- Data for review
*** Block opens ***

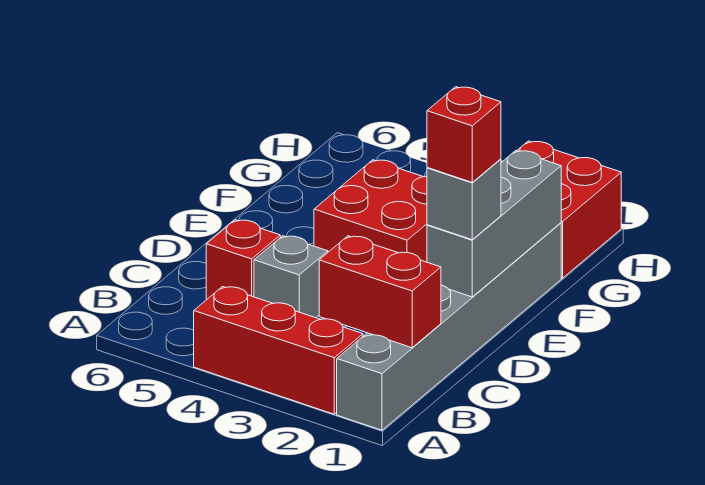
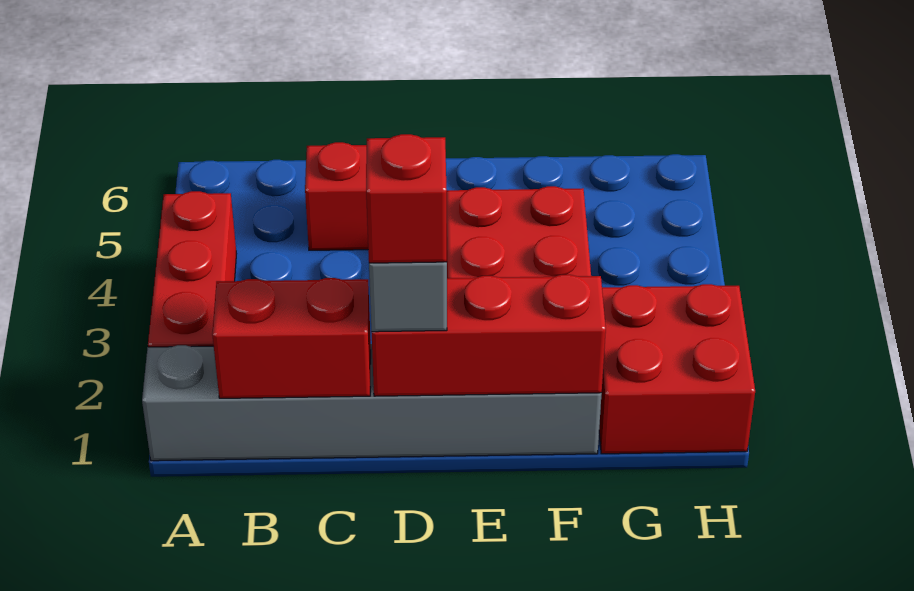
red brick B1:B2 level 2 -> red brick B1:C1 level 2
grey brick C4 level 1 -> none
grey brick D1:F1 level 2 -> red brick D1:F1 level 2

*** Block closes ***
*** Block opens ***

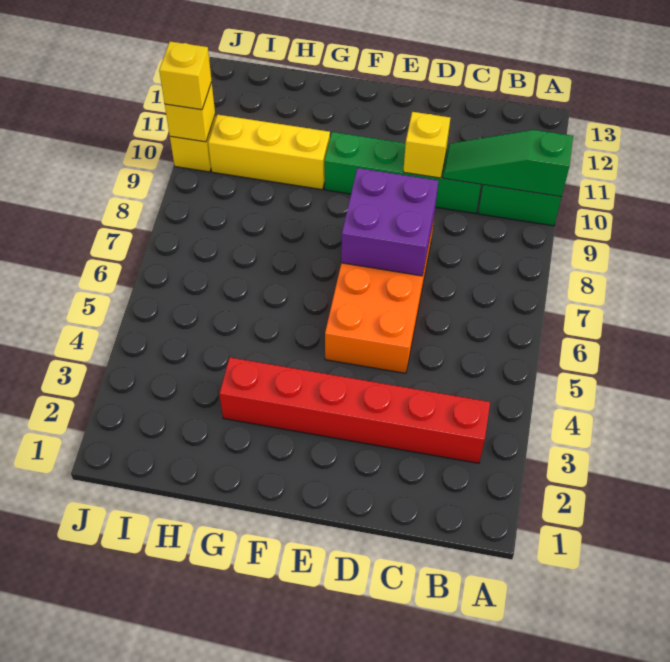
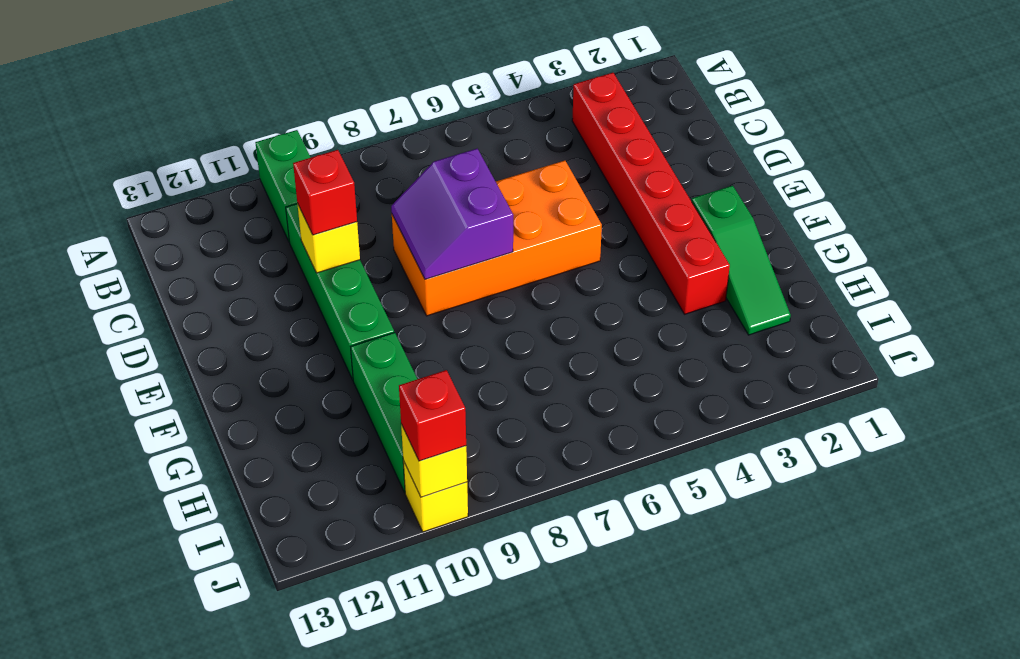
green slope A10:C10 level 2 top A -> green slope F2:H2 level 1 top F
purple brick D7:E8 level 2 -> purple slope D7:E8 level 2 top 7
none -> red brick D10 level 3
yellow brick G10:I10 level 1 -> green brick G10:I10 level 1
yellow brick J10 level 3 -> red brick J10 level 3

*** Block closes ***
*** Block opens ***

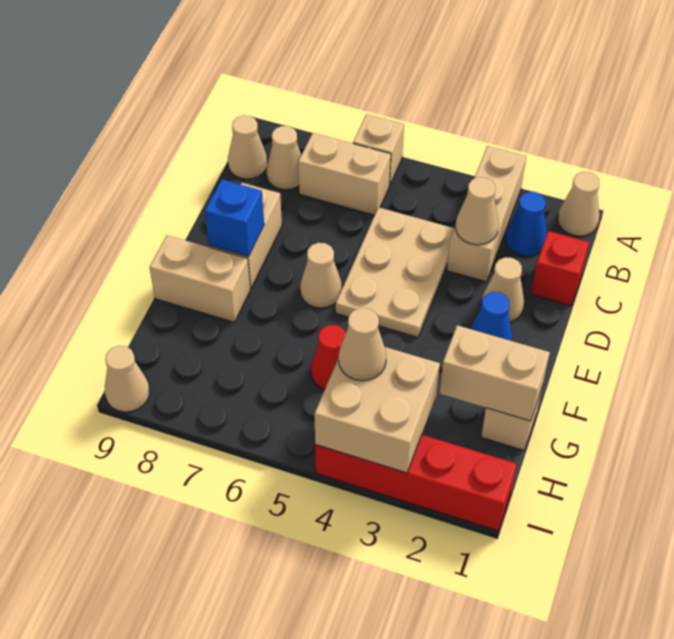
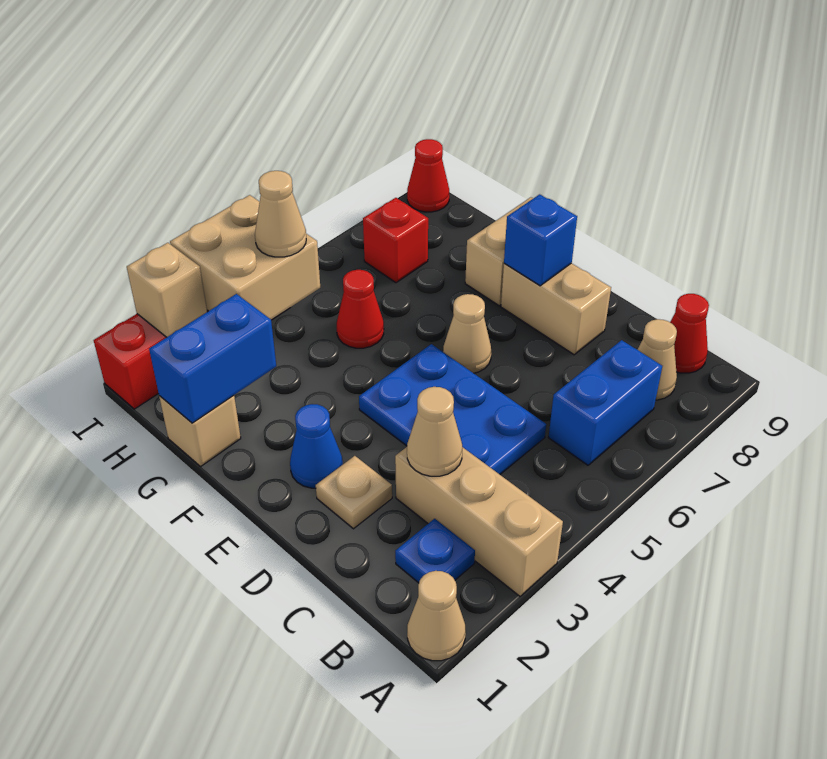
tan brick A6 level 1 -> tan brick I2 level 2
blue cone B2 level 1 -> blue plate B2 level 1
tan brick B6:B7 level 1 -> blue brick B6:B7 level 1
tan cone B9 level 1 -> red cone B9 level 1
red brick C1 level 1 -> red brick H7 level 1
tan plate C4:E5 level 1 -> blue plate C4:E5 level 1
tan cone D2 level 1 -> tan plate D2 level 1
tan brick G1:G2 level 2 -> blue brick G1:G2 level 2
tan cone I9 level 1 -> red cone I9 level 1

*** Block closes ***

- What is required
Your answer must be a single number: the count of lines in the records that hold the word "blue".

- Solution for this exercise
4